[Recorded data]
= = =

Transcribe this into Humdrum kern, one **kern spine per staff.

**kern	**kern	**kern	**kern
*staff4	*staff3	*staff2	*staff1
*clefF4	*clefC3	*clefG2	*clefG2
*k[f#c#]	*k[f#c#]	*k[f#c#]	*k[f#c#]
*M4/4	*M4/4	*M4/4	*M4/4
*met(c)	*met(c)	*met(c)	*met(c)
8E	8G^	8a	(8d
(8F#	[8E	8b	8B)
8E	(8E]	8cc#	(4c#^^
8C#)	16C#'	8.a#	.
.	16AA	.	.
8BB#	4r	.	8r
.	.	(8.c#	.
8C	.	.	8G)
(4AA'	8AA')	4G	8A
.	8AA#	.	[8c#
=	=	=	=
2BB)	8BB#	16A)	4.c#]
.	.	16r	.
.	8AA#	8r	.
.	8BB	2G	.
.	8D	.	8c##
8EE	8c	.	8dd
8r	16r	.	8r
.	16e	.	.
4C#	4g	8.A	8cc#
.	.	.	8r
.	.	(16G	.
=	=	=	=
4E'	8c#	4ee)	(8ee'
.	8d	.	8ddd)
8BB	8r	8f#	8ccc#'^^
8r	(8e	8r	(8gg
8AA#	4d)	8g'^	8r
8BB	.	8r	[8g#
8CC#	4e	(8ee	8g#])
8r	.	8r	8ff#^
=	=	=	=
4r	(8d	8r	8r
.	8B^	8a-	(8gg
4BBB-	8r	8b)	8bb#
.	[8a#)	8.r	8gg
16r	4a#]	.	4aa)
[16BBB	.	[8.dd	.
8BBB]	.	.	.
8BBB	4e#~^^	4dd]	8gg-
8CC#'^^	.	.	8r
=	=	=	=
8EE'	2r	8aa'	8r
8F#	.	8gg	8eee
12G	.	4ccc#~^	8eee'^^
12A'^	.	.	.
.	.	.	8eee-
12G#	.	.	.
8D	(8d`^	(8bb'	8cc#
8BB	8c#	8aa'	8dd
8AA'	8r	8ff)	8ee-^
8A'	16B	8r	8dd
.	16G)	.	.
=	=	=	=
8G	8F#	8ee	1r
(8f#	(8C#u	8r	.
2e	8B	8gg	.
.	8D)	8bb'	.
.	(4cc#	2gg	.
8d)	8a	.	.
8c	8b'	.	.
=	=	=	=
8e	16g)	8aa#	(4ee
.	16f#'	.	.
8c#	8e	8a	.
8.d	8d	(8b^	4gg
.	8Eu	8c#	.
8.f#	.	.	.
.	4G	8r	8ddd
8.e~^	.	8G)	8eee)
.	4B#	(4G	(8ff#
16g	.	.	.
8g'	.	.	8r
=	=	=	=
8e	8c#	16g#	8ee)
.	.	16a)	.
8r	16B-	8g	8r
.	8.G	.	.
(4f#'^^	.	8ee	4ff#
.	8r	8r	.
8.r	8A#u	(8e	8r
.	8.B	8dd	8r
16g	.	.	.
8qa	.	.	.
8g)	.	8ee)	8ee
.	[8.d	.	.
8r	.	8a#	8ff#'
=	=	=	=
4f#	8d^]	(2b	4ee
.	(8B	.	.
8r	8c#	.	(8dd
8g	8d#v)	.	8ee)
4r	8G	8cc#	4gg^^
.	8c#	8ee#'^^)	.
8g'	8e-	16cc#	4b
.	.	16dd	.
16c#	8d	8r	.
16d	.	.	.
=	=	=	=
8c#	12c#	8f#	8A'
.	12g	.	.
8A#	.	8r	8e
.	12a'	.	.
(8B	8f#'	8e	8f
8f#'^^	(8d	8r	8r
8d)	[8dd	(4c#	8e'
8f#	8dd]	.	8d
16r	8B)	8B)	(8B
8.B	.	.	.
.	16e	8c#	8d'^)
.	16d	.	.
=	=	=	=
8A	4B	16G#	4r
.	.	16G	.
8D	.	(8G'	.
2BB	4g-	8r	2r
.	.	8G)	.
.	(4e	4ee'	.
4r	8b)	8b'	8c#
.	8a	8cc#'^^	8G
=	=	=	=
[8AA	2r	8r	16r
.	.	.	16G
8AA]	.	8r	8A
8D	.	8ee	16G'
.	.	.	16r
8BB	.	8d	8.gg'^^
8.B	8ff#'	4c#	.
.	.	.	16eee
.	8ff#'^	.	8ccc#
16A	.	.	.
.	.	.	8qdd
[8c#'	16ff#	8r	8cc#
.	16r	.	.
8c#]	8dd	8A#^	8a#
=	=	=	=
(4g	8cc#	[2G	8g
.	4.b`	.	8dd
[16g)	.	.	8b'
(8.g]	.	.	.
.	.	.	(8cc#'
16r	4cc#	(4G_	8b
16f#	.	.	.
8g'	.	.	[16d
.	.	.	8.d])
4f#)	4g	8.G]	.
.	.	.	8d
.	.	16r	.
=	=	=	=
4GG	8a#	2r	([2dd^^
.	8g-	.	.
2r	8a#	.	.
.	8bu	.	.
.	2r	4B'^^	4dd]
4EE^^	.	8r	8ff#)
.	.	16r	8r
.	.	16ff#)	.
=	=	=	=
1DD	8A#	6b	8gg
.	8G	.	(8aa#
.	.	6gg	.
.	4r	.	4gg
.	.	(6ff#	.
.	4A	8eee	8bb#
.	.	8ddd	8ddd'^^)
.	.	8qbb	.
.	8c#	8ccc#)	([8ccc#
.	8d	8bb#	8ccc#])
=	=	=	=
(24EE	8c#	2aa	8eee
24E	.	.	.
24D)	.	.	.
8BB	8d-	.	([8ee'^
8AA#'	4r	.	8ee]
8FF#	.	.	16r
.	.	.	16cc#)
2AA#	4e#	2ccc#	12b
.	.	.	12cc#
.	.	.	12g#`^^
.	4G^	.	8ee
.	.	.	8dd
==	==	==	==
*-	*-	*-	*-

= = =

Written task:
List each line in the records above that contains the word "kern".

Written solution:
Transcribe this into Humdrum kern, one **kern spine per staff.
**kern	**kern	**kern	**kern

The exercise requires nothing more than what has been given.